(Before-and-after object lists)
==*==

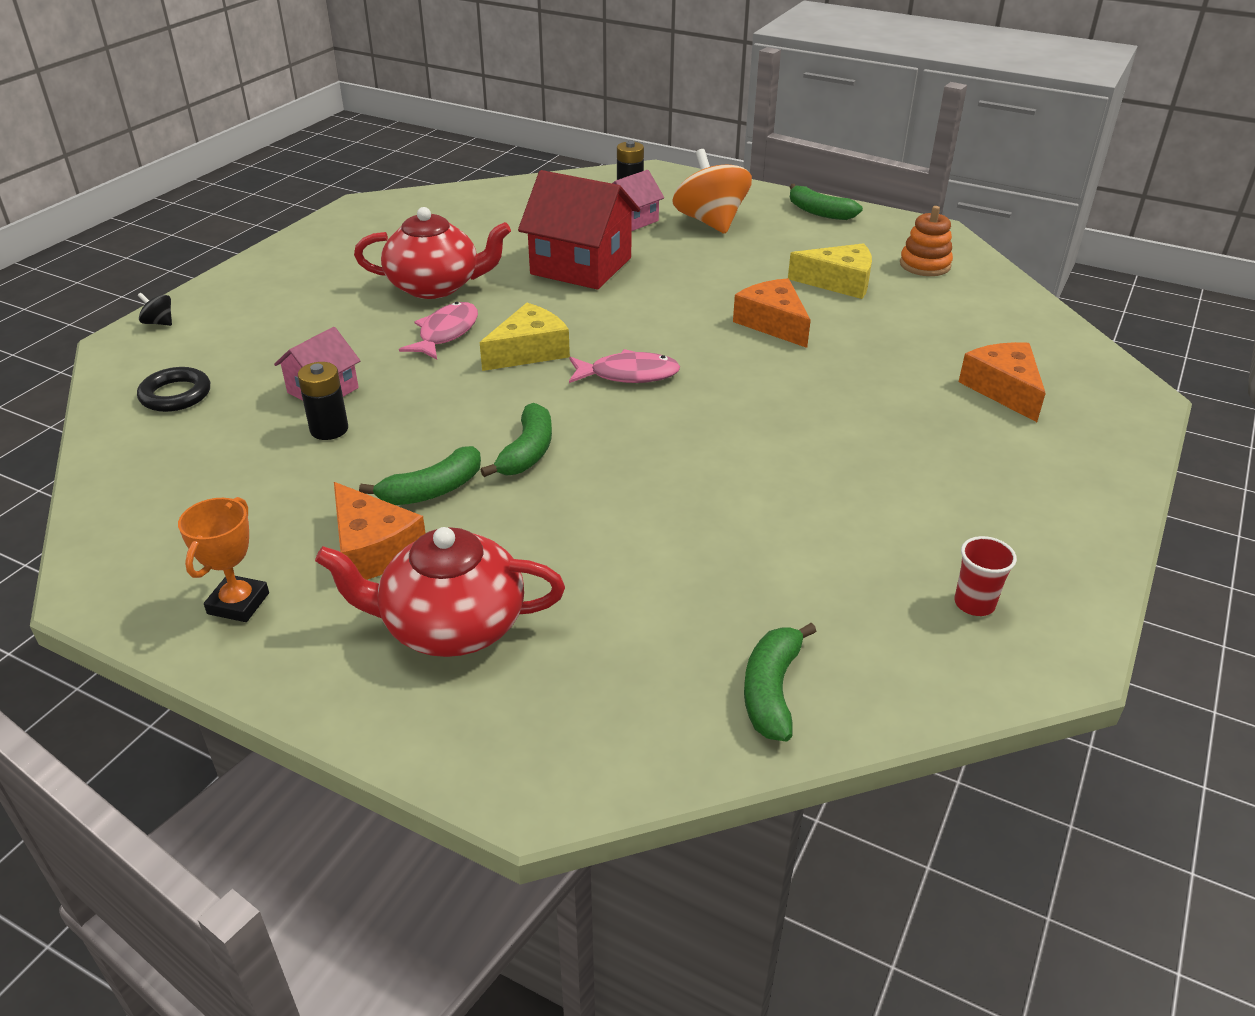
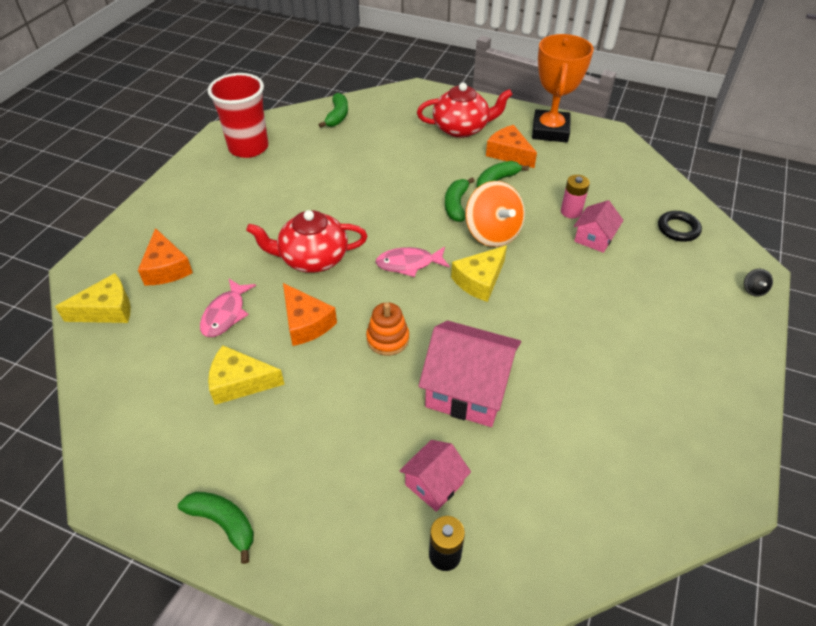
camera: 175 degrees right, 10 degrees up
(159, 323) = (753, 290): black spinning top -> black spinning top turned 75 degrees clockwise
(238, 603) = (550, 131): orange trophy -> orange trophy, size x1.95
(329, 429) = (571, 211): black battery -> pink battery
(435, 286) = (580, 349): red teapot -> red teapot (312, 258)
(446, 333) = (544, 294): pink fish -> pink fish (225, 314)
(581, 266) = (468, 389): red house -> pink house
(710, 222) = (349, 487): orange spinning top -> orange spinning top (492, 233)
(925, 265) = (151, 418): orange stacking toy -> orange stacking toy (388, 339)
(974, 604) = (248, 147): red cup -> red cup, size x2.36
(1052, 348) = (107, 310): none -> yellow cheese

==*==

> _TRY IT_
Output only the lines from the line that contains "(446, 333) = (544, 294): pink" through the end of the entries, both included, exactly as they appear.

> _ANSWER FOR THIS EXERCISE_
(446, 333) = (544, 294): pink fish -> pink fish (225, 314)
(581, 266) = (468, 389): red house -> pink house
(710, 222) = (349, 487): orange spinning top -> orange spinning top (492, 233)
(925, 265) = (151, 418): orange stacking toy -> orange stacking toy (388, 339)
(974, 604) = (248, 147): red cup -> red cup, size x2.36
(1052, 348) = (107, 310): none -> yellow cheese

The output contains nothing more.